Each line of data below is to be returned exactly, leaving out any picture.

*** Opening Supplied information ***

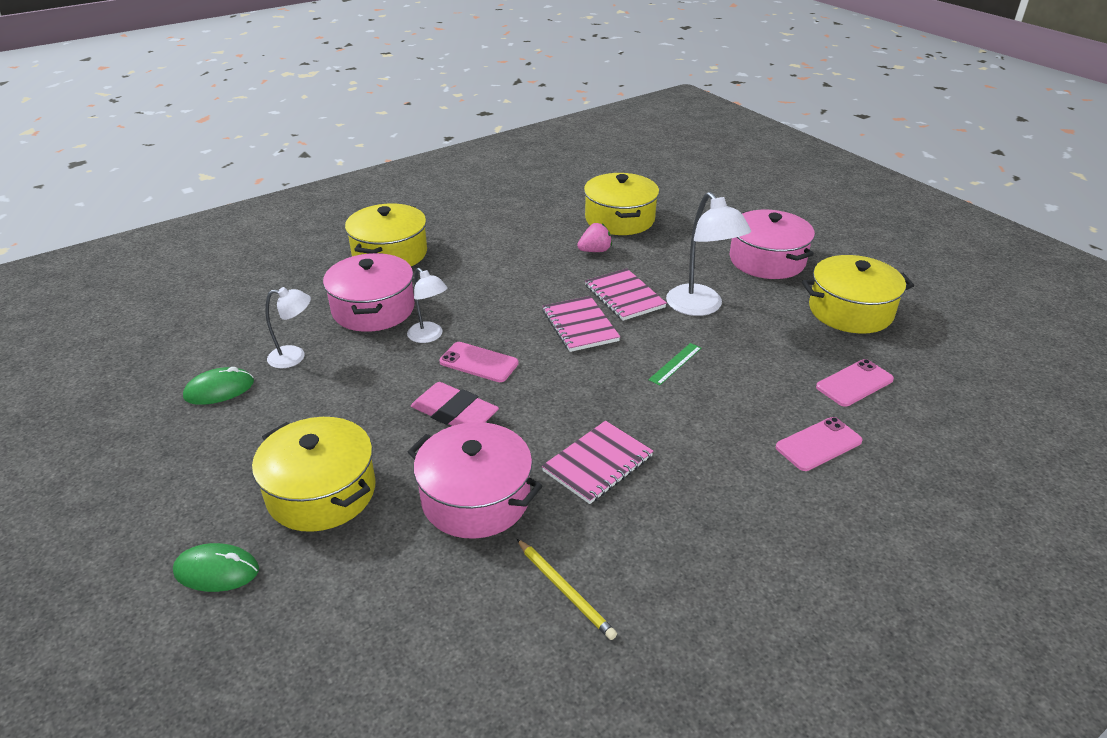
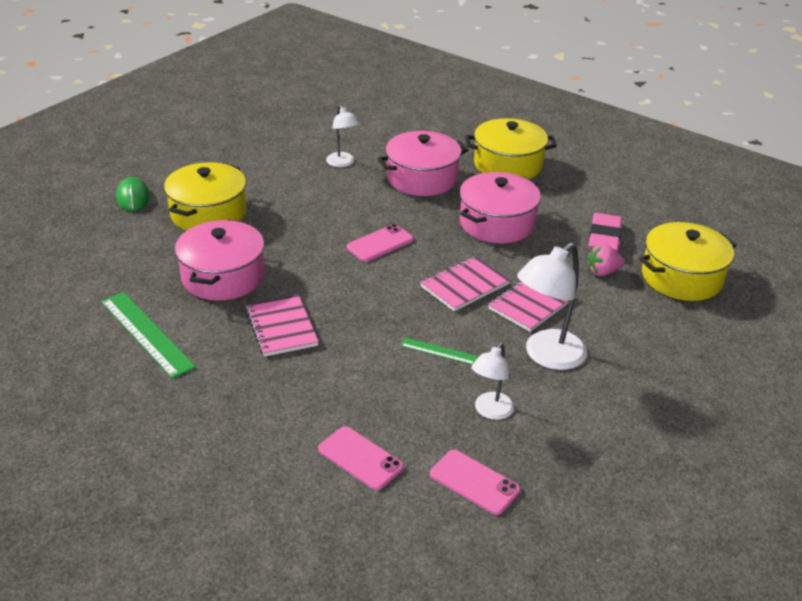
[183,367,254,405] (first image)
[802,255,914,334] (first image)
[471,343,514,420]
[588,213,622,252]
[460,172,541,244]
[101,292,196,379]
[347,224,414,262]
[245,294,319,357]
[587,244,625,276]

*** Closing Supplied information ***

* _Task result_:
[183,367,254,405] (first image)
[802,255,914,334] (first image)
[471,343,514,420]
[588,213,622,252]
[460,172,541,244]
[101,292,196,379]
[347,224,414,262]
[245,294,319,357]
[587,244,625,276]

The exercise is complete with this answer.